Top of RECORDS FOR THE TASK

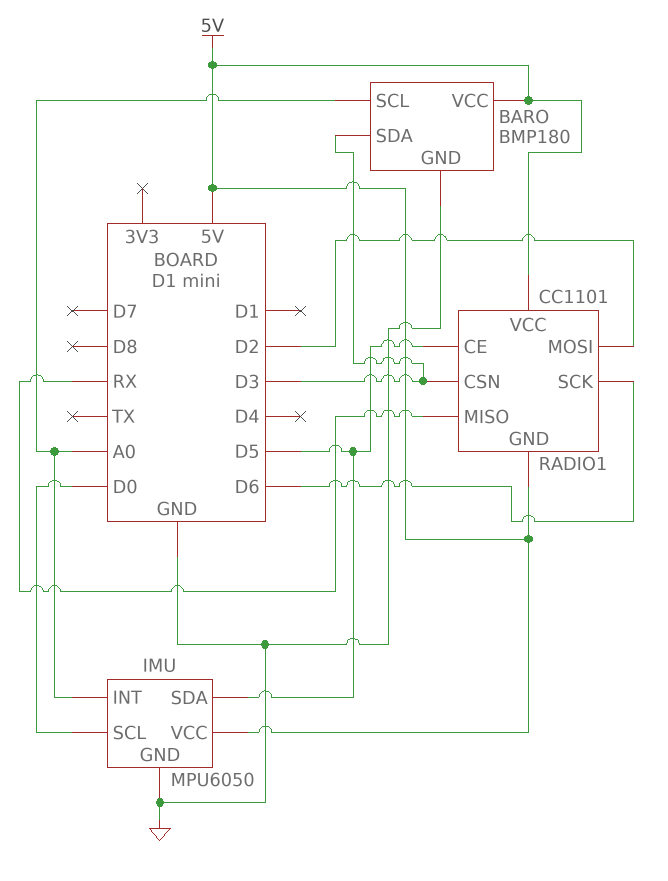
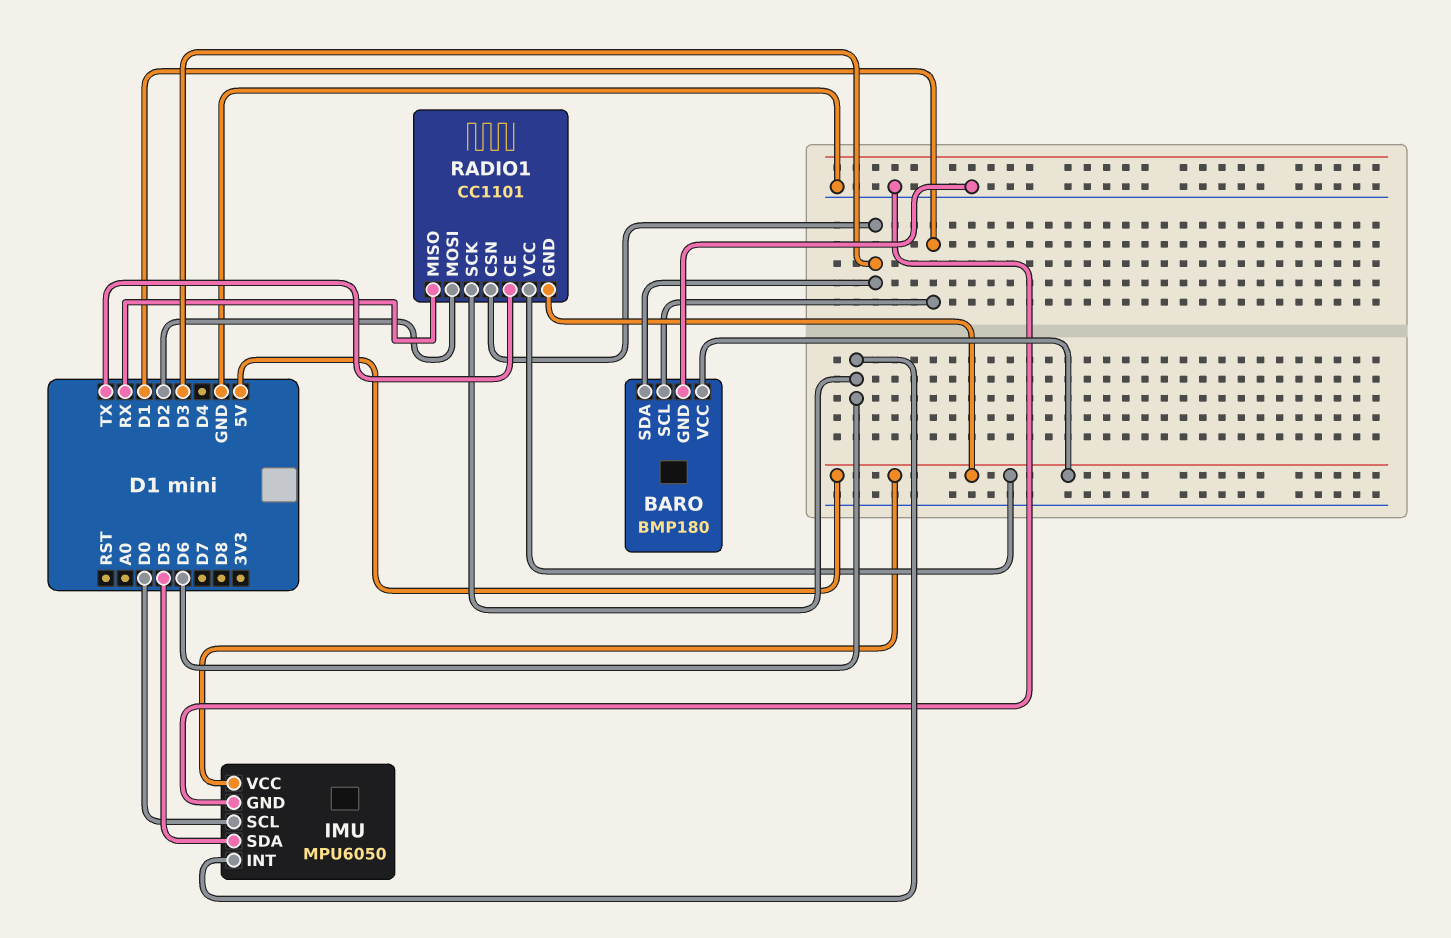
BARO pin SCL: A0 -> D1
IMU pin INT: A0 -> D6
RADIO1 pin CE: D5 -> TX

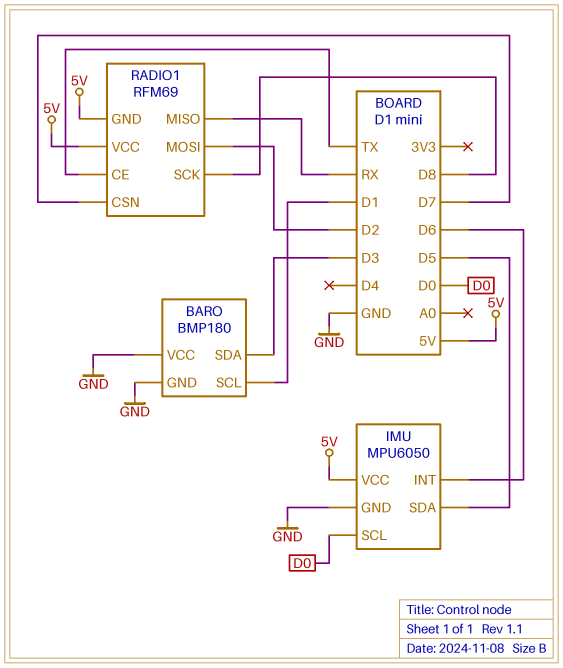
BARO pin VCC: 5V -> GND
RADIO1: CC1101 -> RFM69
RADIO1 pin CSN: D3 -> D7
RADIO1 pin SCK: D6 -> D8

Bottom of RECORDS FOR THE TASK

▶ EXERCISE BRIEF
From the first line to the last, retype the data above exactly, but not its images.

▶ TASK OUTPUT
BARO pin SCL: A0 -> D1
IMU pin INT: A0 -> D6
RADIO1 pin CE: D5 -> TX

BARO pin VCC: 5V -> GND
RADIO1: CC1101 -> RFM69
RADIO1 pin CSN: D3 -> D7
RADIO1 pin SCK: D6 -> D8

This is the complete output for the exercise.